### REQUIREMENT
Skip every picture while you write out the records below, from the first line through the one that contains "Common chart.ods: [611,752,935,919]", both ends kept.

### Saved data entries
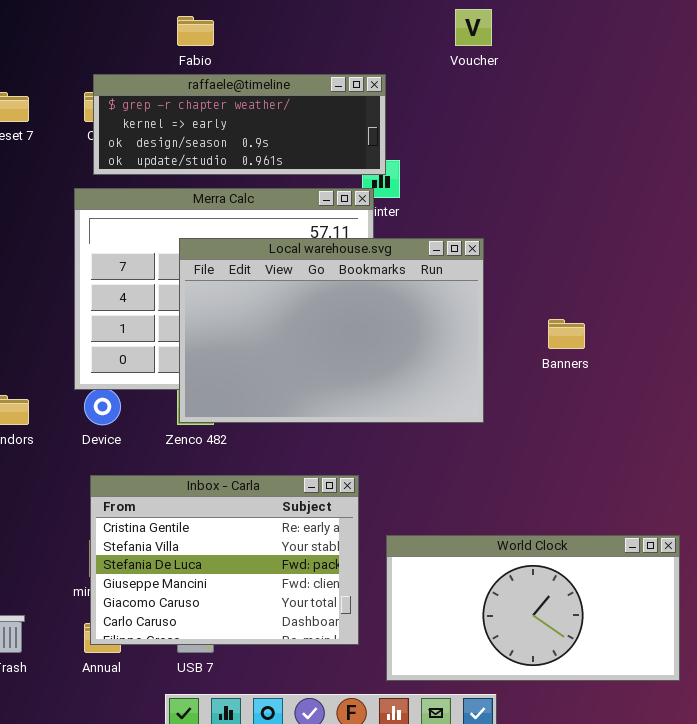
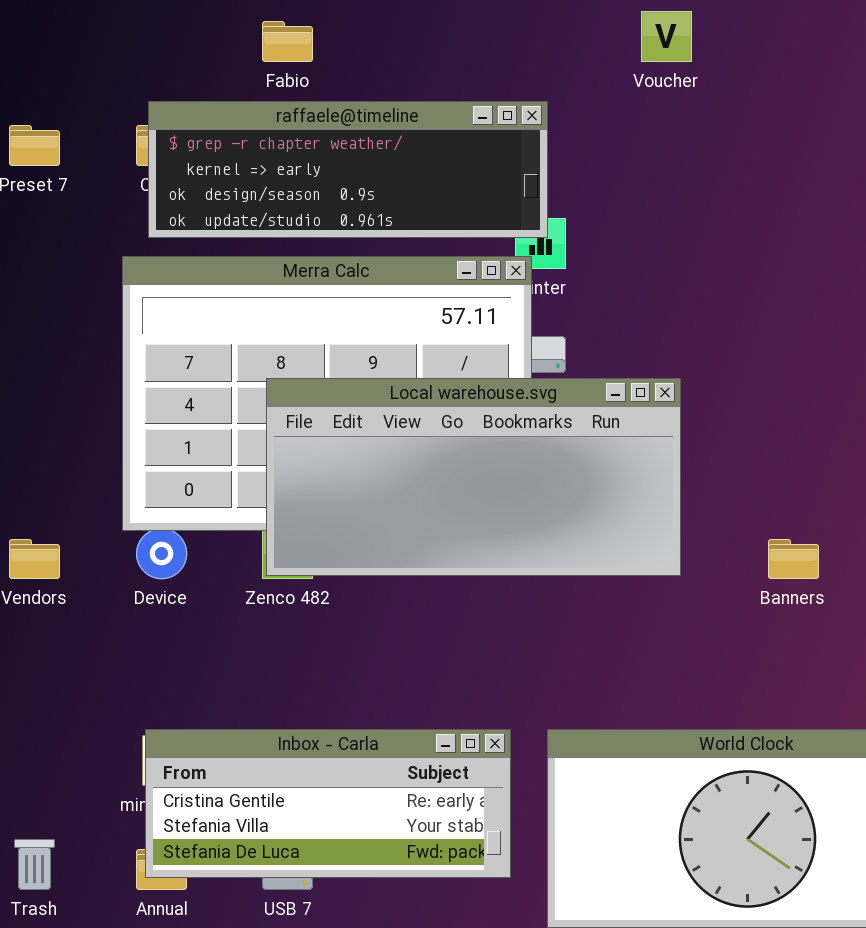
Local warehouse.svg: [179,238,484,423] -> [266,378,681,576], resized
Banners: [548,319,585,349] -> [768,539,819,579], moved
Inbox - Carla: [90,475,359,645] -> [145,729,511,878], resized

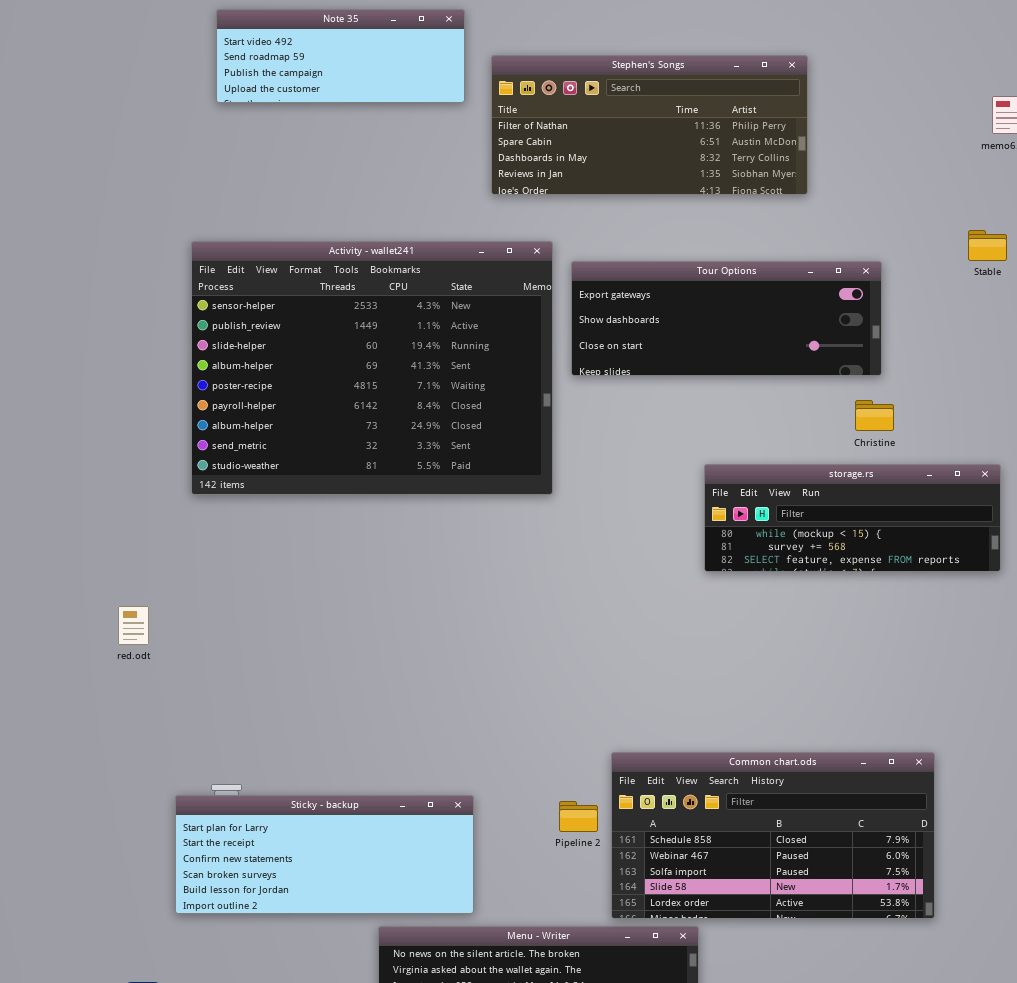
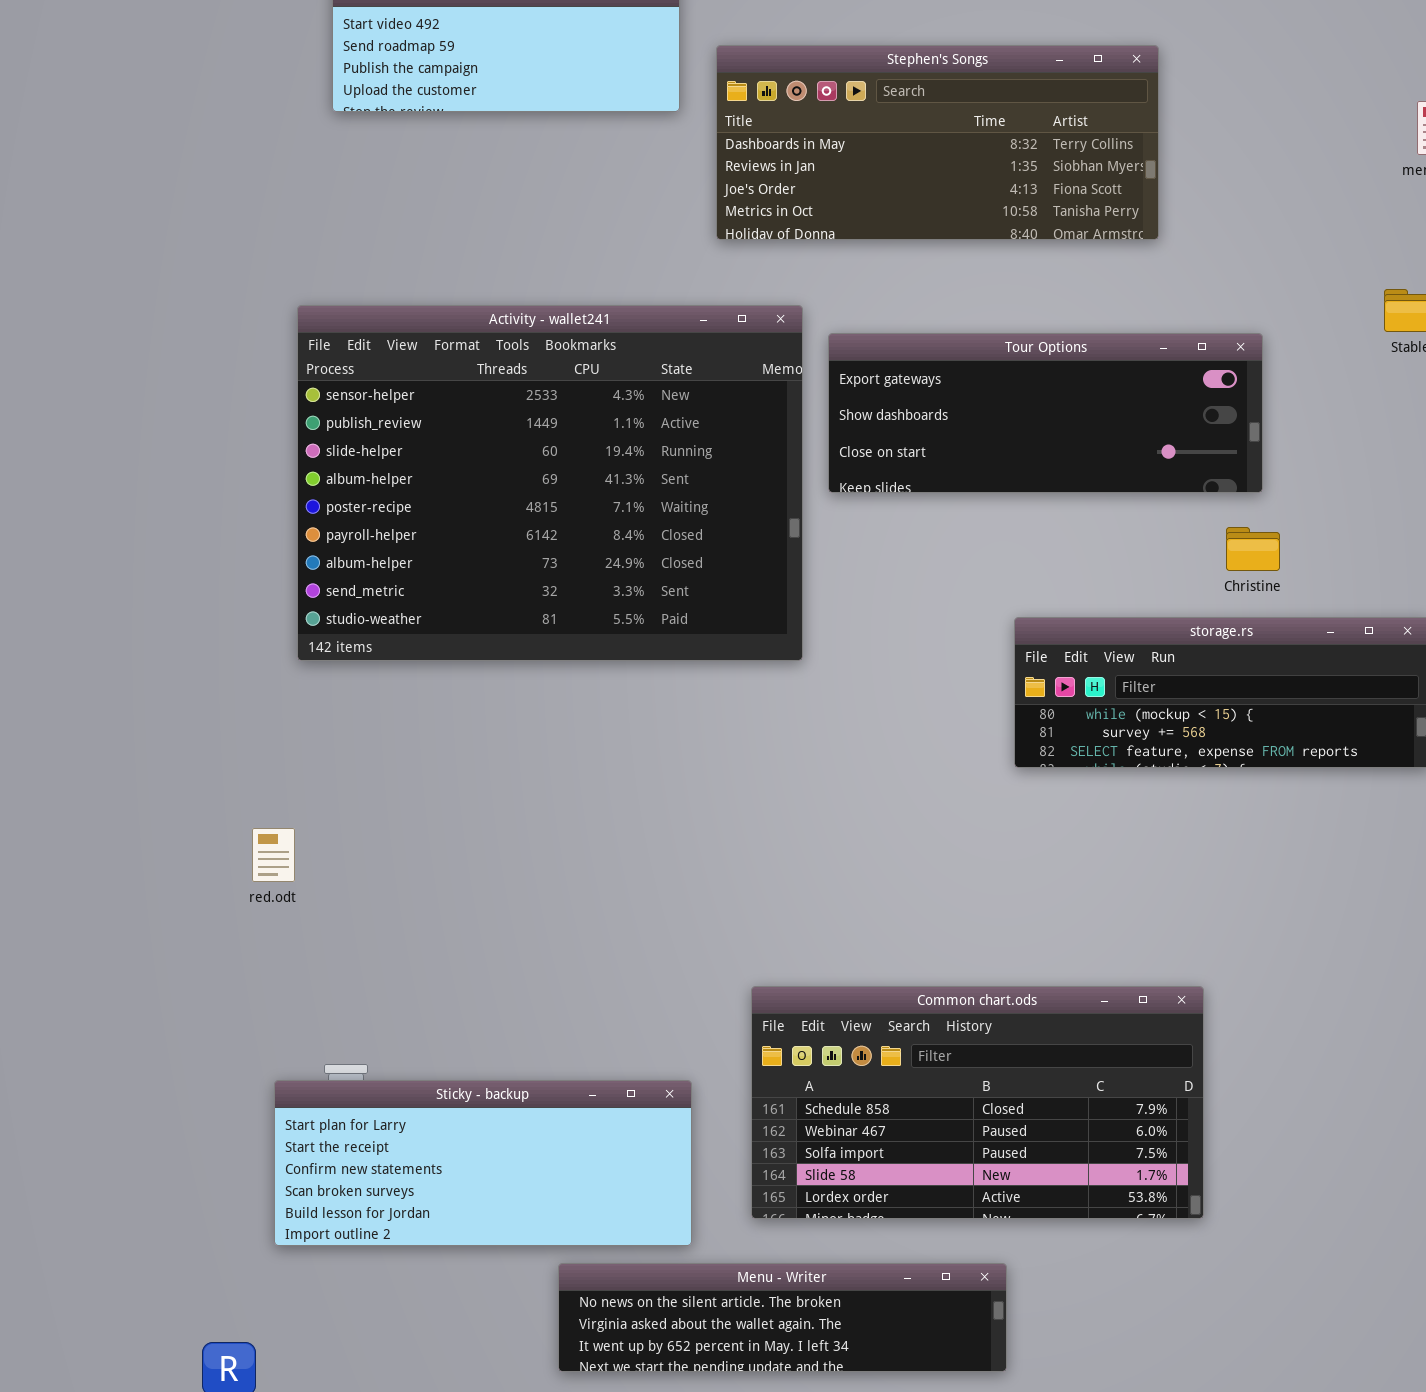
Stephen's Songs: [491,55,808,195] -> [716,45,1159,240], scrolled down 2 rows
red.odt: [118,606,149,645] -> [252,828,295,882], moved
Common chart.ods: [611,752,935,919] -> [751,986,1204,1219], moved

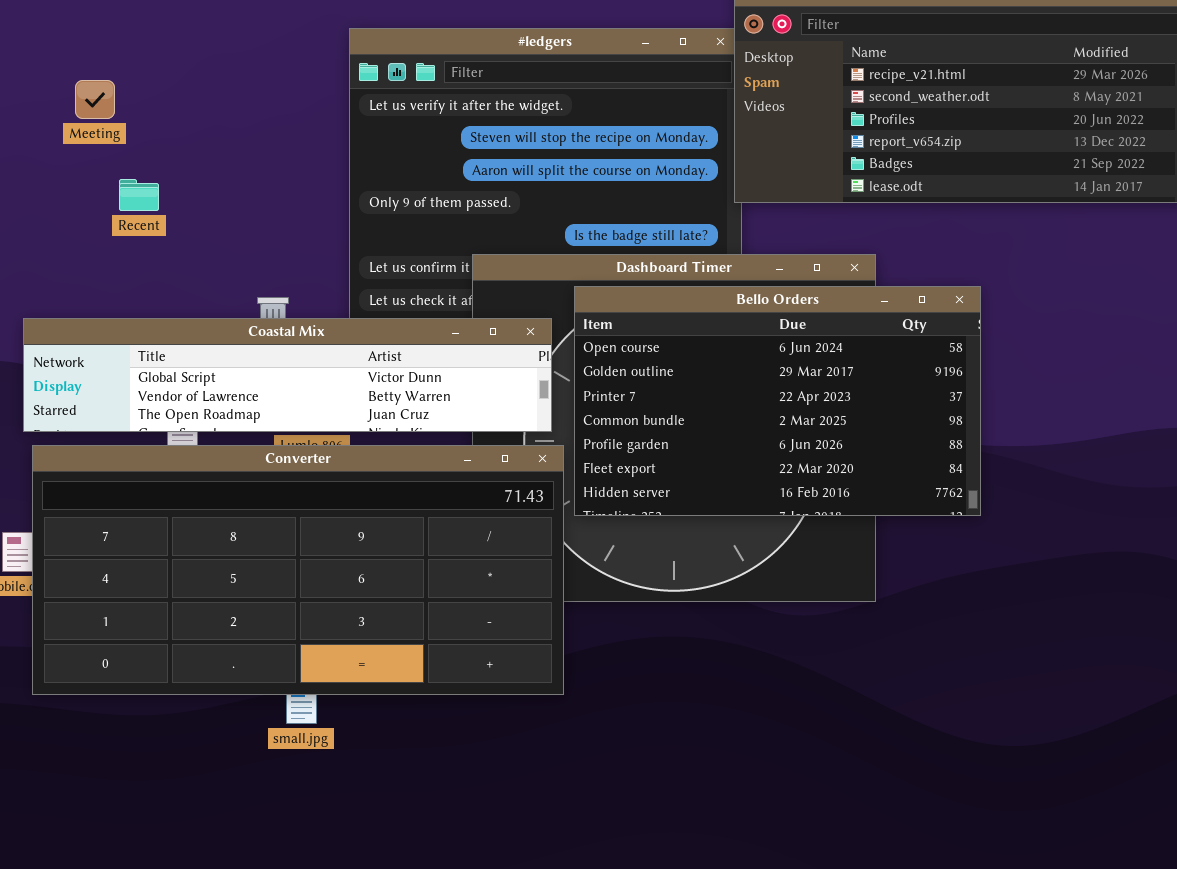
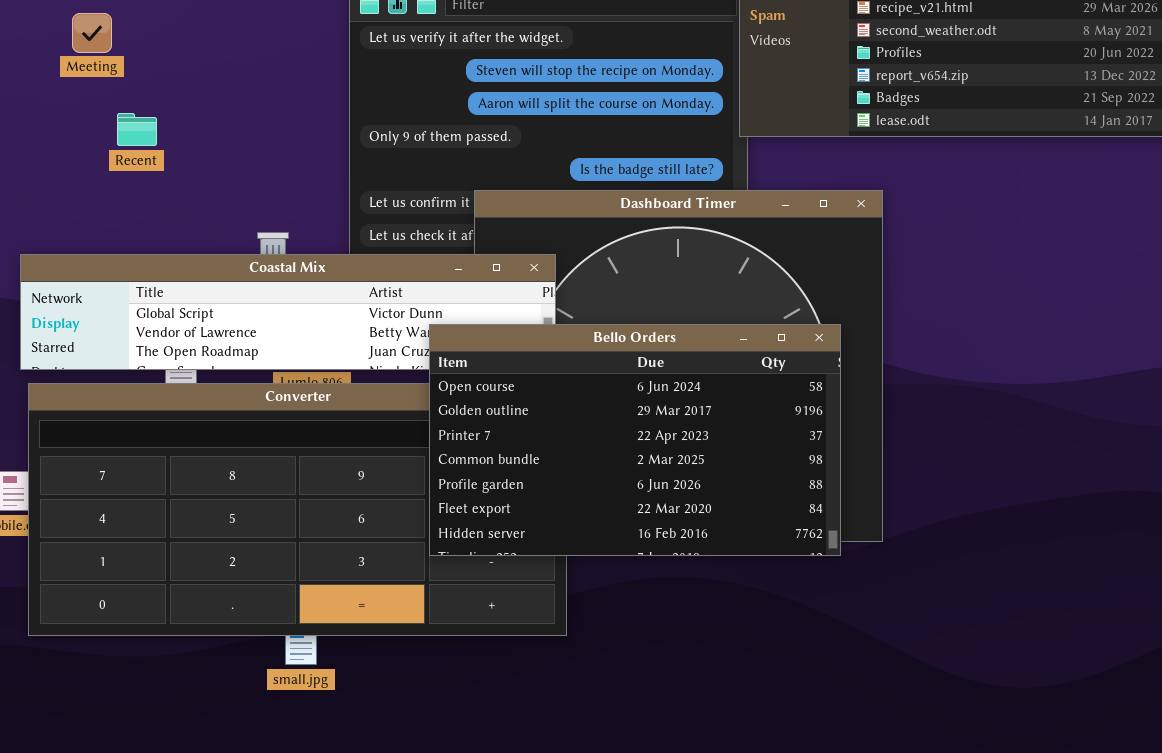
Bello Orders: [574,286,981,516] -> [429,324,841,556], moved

### THE COMPLETED TASK
Local warehouse.svg: [179,238,484,423] -> [266,378,681,576], resized
Banners: [548,319,585,349] -> [768,539,819,579], moved
Inbox - Carla: [90,475,359,645] -> [145,729,511,878], resized

Stephen's Songs: [491,55,808,195] -> [716,45,1159,240], scrolled down 2 rows
red.odt: [118,606,149,645] -> [252,828,295,882], moved
Common chart.ods: [611,752,935,919] -> [751,986,1204,1219], moved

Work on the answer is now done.